## Exercise description
Reproduce the data that follows character for character, but omit its pictures.

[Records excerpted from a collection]
<<<<
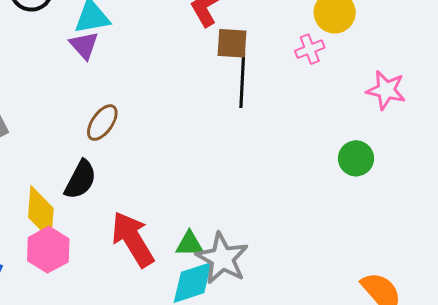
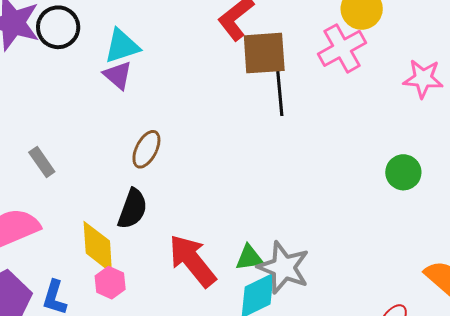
brown square: (232, 43) -> (264, 53), size x1.4
pink cross: (310, 49) -> (342, 48), size x1.6
green circle: (356, 158) -> (403, 172), moved
pink hexagon: (48, 250) -> (110, 283), size x0.7

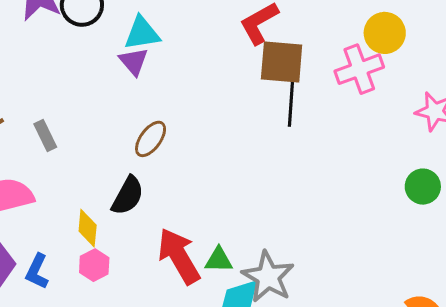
green circle: (403, 172) -> (423, 187), moved
yellow diamond: (98, 247) -> (88, 228), size x0.7
green triangle: (249, 258) -> (219, 260), moved

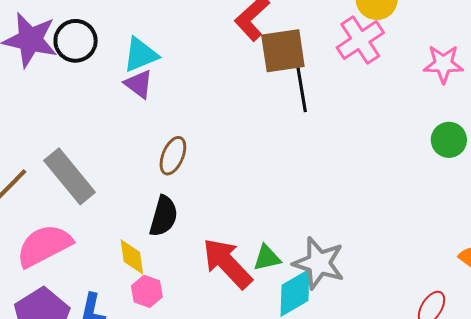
gray rectangle: (45, 135) -> (70, 176), size x1.8

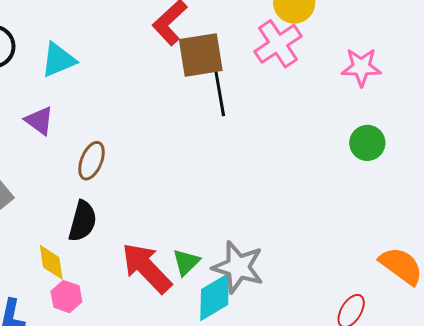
purple triangle: (139, 84) -> (39, 121), moved
green triangle: (267, 258) -> (186, 262), turned -32

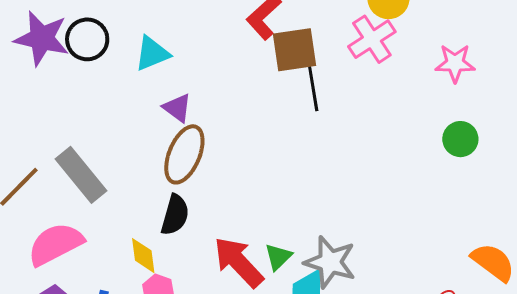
purple triangle: (39, 121) -> (177, 108), moved
brown ellipse: (91, 161) -> (184, 154), size x1.5

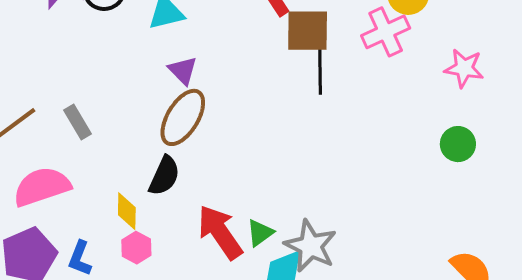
gray rectangle: (81, 175) -> (78, 122), size x0.6

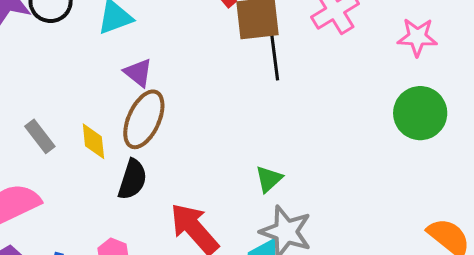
green circle: (458, 144) -> (420, 113), size x1.5
yellow diamond: (127, 211) -> (93, 141), moved
green triangle: (260, 233) -> (269, 179), moved

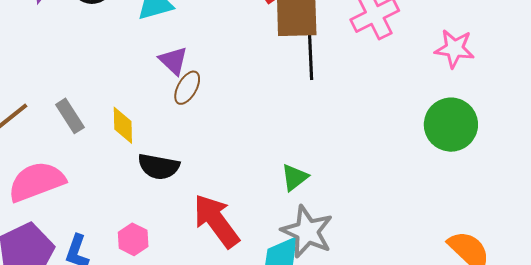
brown ellipse: (144, 119) -> (187, 88), moved, size x0.6
black semicircle: (132, 179) -> (159, 167), turned 78

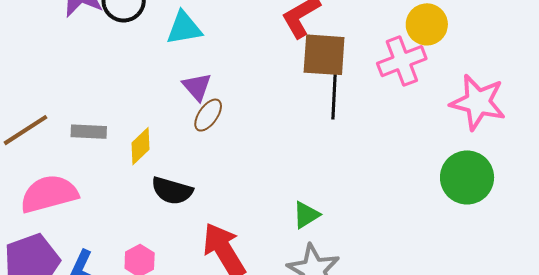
pink star: (454, 49) -> (478, 102), size x1.4
gray rectangle: (70, 116) -> (89, 132), turned -60
yellow diamond: (123, 125) -> (140, 146), turned 42

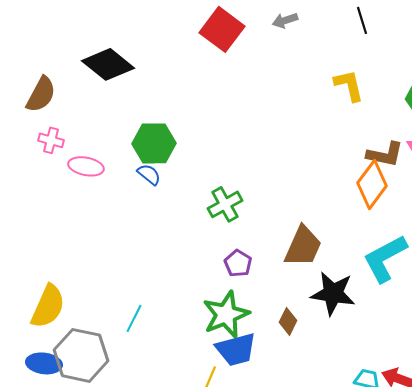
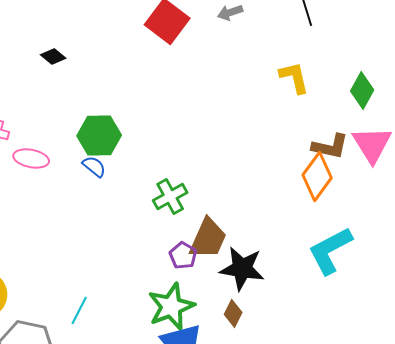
black diamond: (108, 64) -> (53, 56), size x0.5
brown trapezoid: (303, 246) -> (208, 238), moved
black star: (333, 293) -> (242, 268), moved

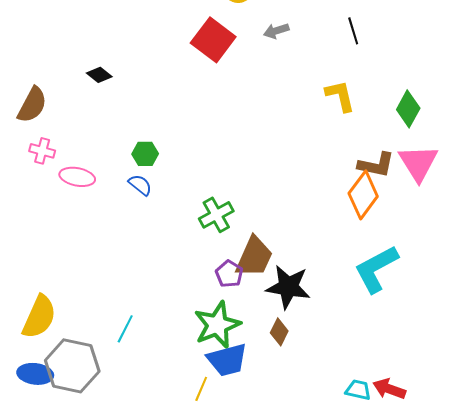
green hexagon: (99, 135) -> (145, 154), size x0.6

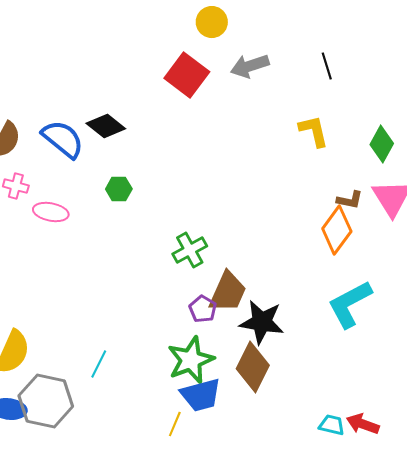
gray arrow: (276, 31) -> (250, 66), size x1.5
black diamond: (99, 75) -> (106, 126), moved, size x1.5
brown L-shape: (376, 165) -> (350, 200), size x0.7
blue semicircle: (140, 185) -> (63, 139), moved, size x1.8
brown diamond: (279, 332) -> (253, 367), size x1.8

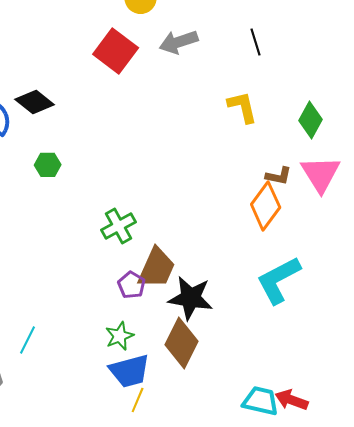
green star: (191, 360) -> (120, 336), size x0.6
yellow line: (175, 424) -> (138, 400), moved
cyan trapezoid: (332, 425) -> (261, 401), size x1.4

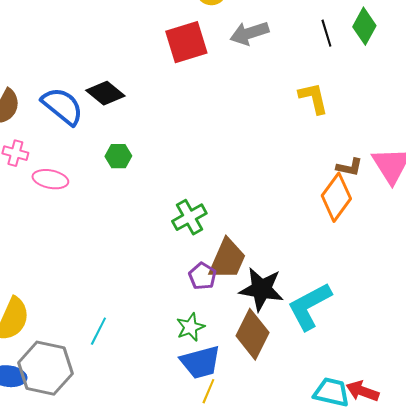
red square: (116, 51) -> (186, 42), turned 36
green diamond: (311, 120) -> (364, 26), moved
cyan L-shape: (279, 280) -> (309, 306), moved

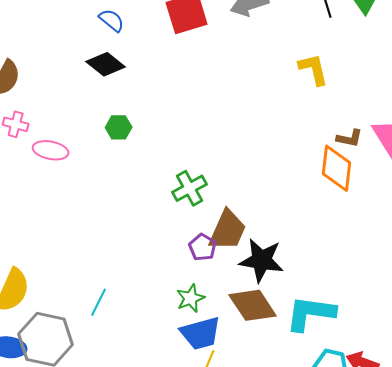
blue semicircle: (62, 106) -> (112, 20), moved, size x0.6
orange diamond: (336, 197) -> (337, 168), turned -30
cyan L-shape: (309, 306) -> (311, 313), moved, turned 36
brown diamond: (252, 334) -> (253, 305), turned -60

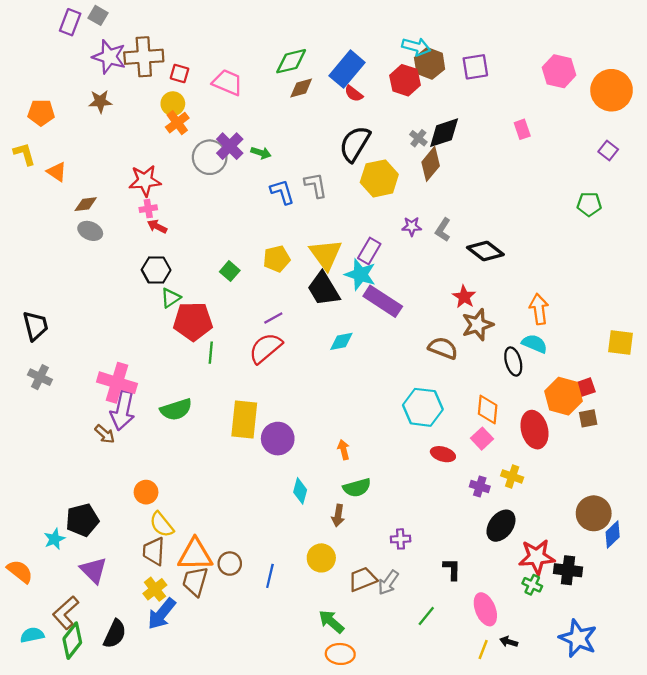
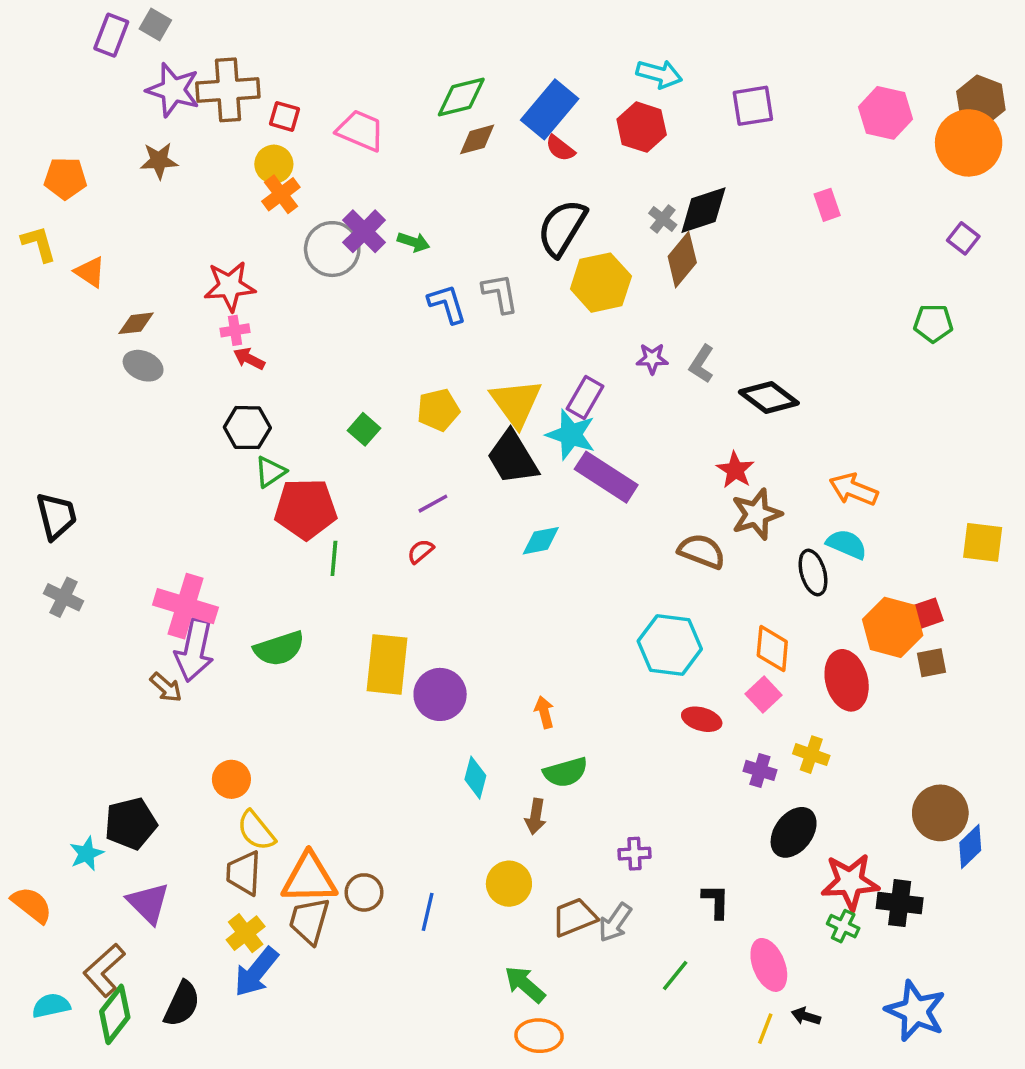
brown hexagon: (430, 63) -> (981, 101), moved
orange arrow: (539, 309) -> (854, 489), turned -60
red semicircle: (265, 348) -> (421, 551), size x0.5

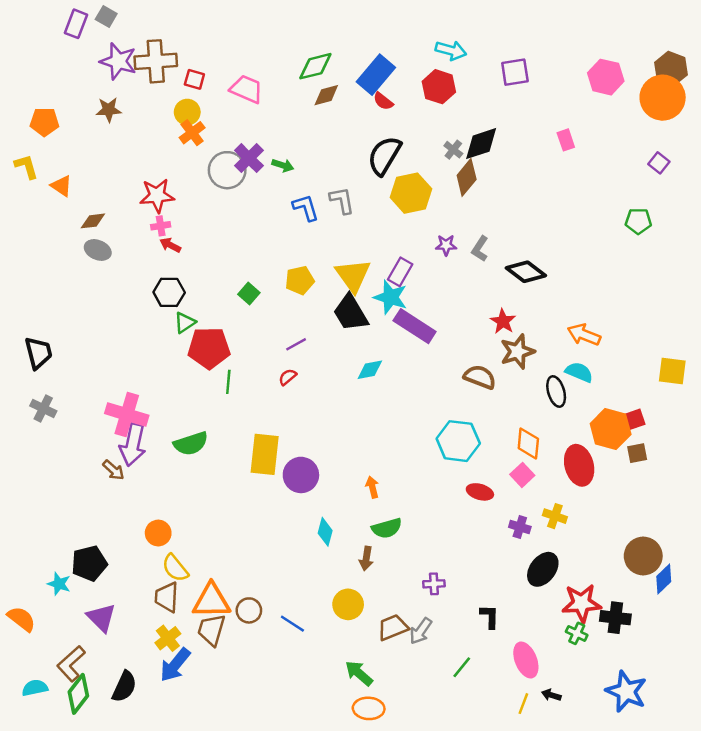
cyan star: (86, 854) -> (59, 584), turned -30
blue line: (428, 912) -> (292, 624), turned -70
>>>>
## Output for this exercise
brown square: (232, 43) -> (264, 53), size x1.4
pink cross: (310, 49) -> (342, 48), size x1.6
green circle: (356, 158) -> (403, 172), moved
pink hexagon: (48, 250) -> (110, 283), size x0.7

green circle: (403, 172) -> (423, 187), moved
yellow diamond: (98, 247) -> (88, 228), size x0.7
green triangle: (249, 258) -> (219, 260), moved

gray rectangle: (45, 135) -> (70, 176), size x1.8

purple triangle: (139, 84) -> (39, 121), moved
green triangle: (267, 258) -> (186, 262), turned -32

purple triangle: (39, 121) -> (177, 108), moved
brown ellipse: (91, 161) -> (184, 154), size x1.5

gray rectangle: (81, 175) -> (78, 122), size x0.6

green circle: (458, 144) -> (420, 113), size x1.5
yellow diamond: (127, 211) -> (93, 141), moved
green triangle: (260, 233) -> (269, 179), moved

brown ellipse: (144, 119) -> (187, 88), moved, size x0.6
black semicircle: (132, 179) -> (159, 167), turned 78

pink star: (454, 49) -> (478, 102), size x1.4
gray rectangle: (70, 116) -> (89, 132), turned -60
yellow diamond: (123, 125) -> (140, 146), turned 42

black diamond: (108, 64) -> (53, 56), size x0.5
brown trapezoid: (303, 246) -> (208, 238), moved
black star: (333, 293) -> (242, 268), moved

green hexagon: (99, 135) -> (145, 154), size x0.6

gray arrow: (276, 31) -> (250, 66), size x1.5
black diamond: (99, 75) -> (106, 126), moved, size x1.5
brown L-shape: (376, 165) -> (350, 200), size x0.7
blue semicircle: (140, 185) -> (63, 139), moved, size x1.8
brown diamond: (279, 332) -> (253, 367), size x1.8

green star: (191, 360) -> (120, 336), size x0.6
yellow line: (175, 424) -> (138, 400), moved
cyan trapezoid: (332, 425) -> (261, 401), size x1.4

red square: (116, 51) -> (186, 42), turned 36
green diamond: (311, 120) -> (364, 26), moved
cyan L-shape: (279, 280) -> (309, 306), moved

blue semicircle: (62, 106) -> (112, 20), moved, size x0.6
orange diamond: (336, 197) -> (337, 168), turned -30
cyan L-shape: (309, 306) -> (311, 313), moved, turned 36
brown diamond: (252, 334) -> (253, 305), turned -60

brown hexagon: (430, 63) -> (981, 101), moved
orange arrow: (539, 309) -> (854, 489), turned -60
red semicircle: (265, 348) -> (421, 551), size x0.5

cyan star: (86, 854) -> (59, 584), turned -30
blue line: (428, 912) -> (292, 624), turned -70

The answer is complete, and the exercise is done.